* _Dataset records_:
# # # # #

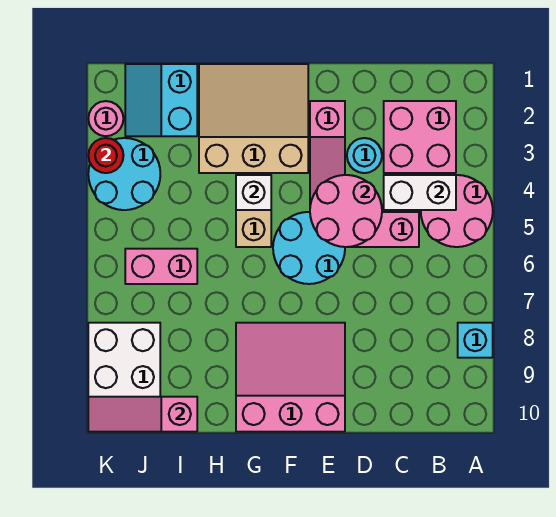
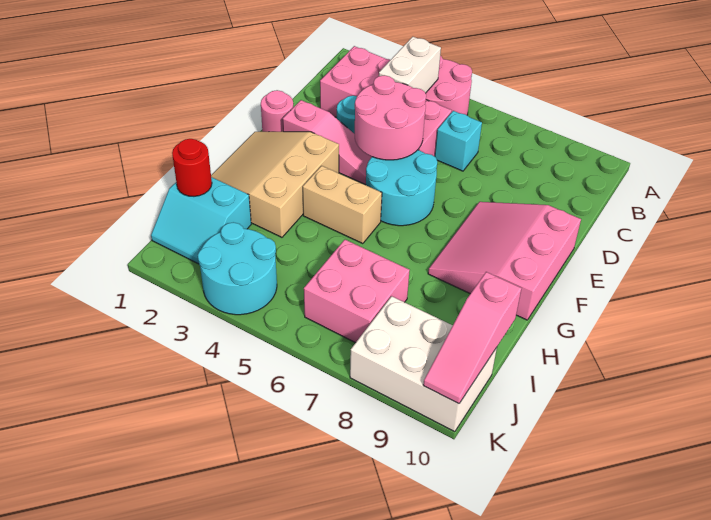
cyan brick A8 level 1 -> cyan brick C6 level 1
white brick G4 level 2 -> none
pink brick I6:J6 level 1 -> pink brick I6:J7 level 1
pink round brick K2 level 1 -> pink round brick E1 level 1
red round brick K3 level 2 -> red round brick I1 level 2

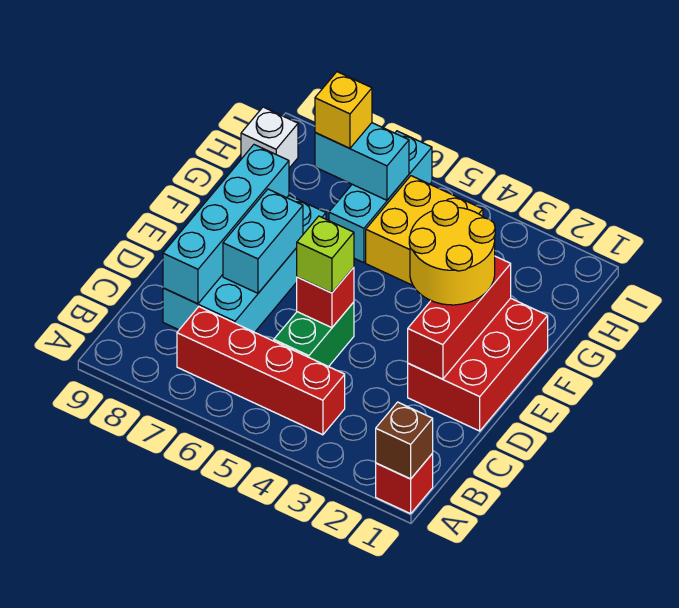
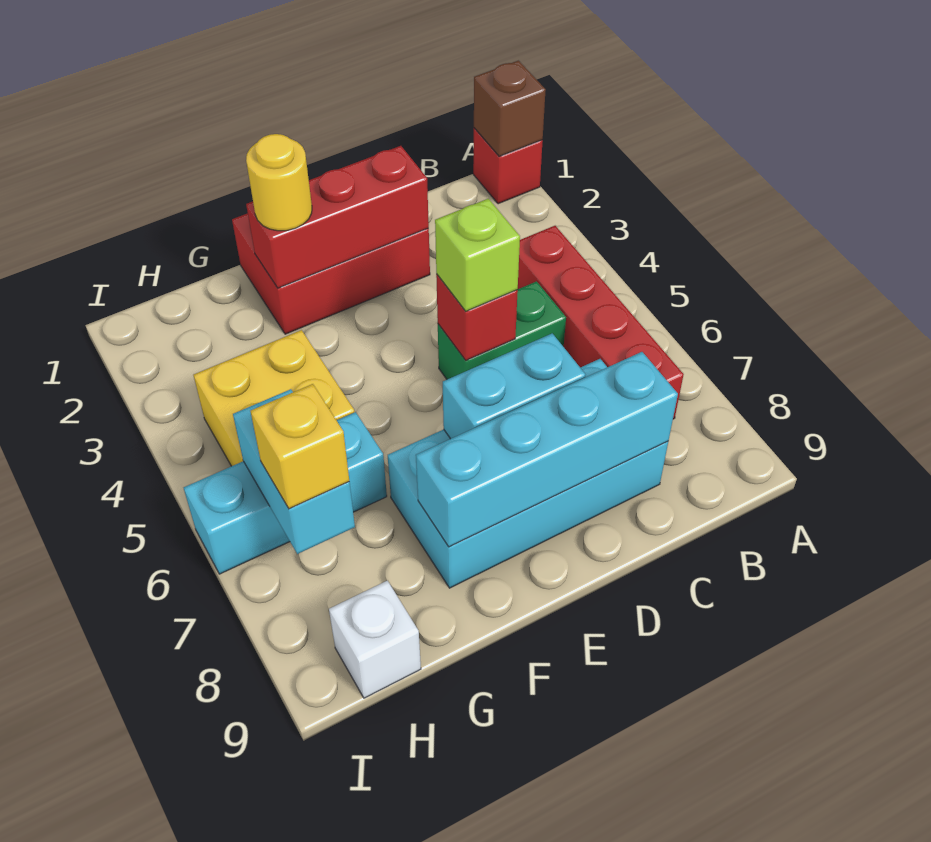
yellow round brick E2:F3 level 3 -> yellow round brick F2 level 3

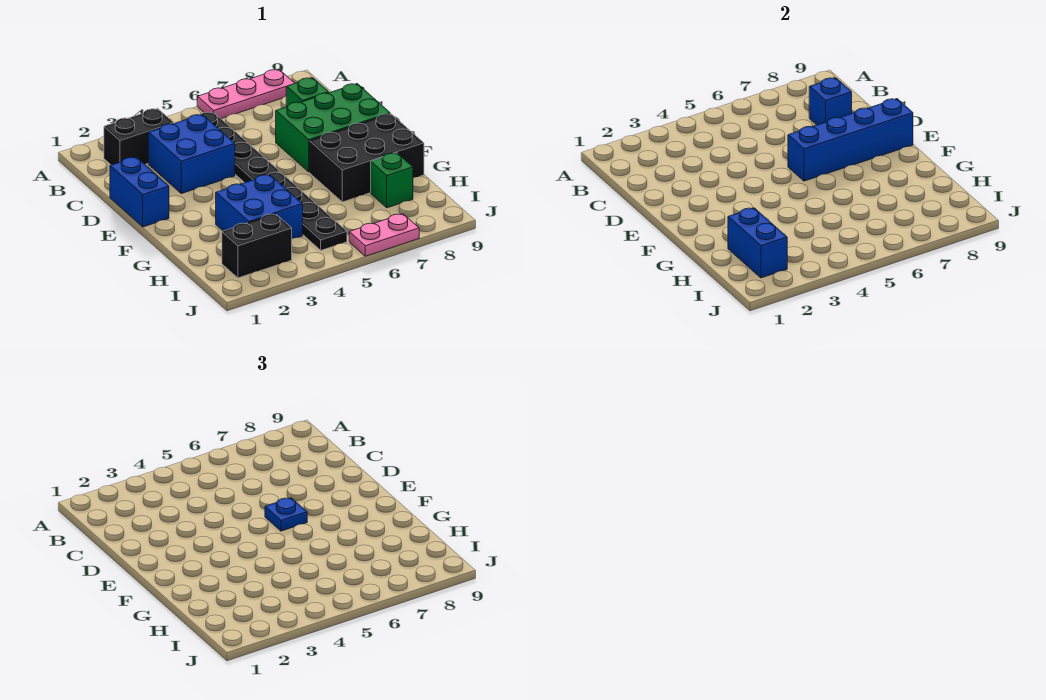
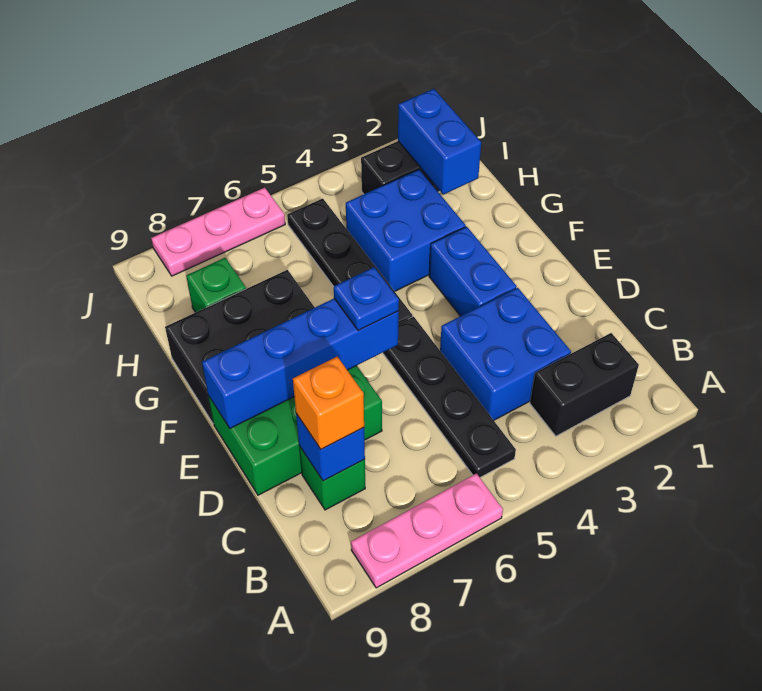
none -> orange brick C8 level 3
blue brick D1:E1 level 1 -> blue brick E3:F3 level 1
pink plate J6:J7 level 1 -> pink plate J6:J8 level 1

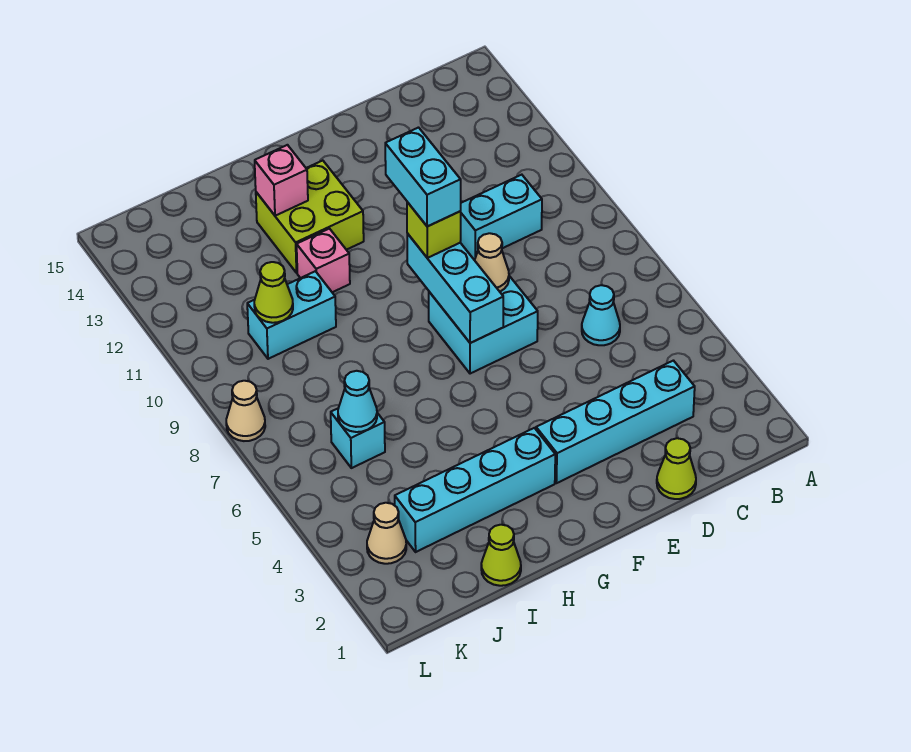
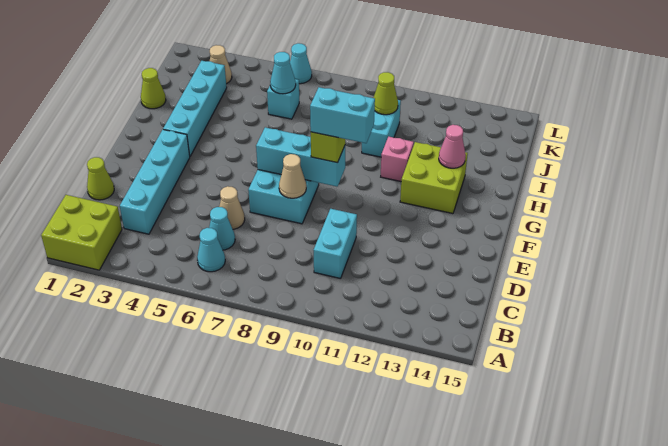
none -> lime brick A1:B2 level 1
none -> cyan cone B6 level 1
pink brick H13 level 2 -> pink cone H13 level 2
none -> cyan cone L6 level 1
tan cone L8 level 1 -> tan cone D6 level 1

# # # # #

Write out exactly the stretch of lines that begins with the line containing "blue brick D1:E1" and ends with the last line of the records above, leaving out the pictures.

blue brick D1:E1 level 1 -> blue brick E3:F3 level 1
pink plate J6:J7 level 1 -> pink plate J6:J8 level 1

none -> lime brick A1:B2 level 1
none -> cyan cone B6 level 1
pink brick H13 level 2 -> pink cone H13 level 2
none -> cyan cone L6 level 1
tan cone L8 level 1 -> tan cone D6 level 1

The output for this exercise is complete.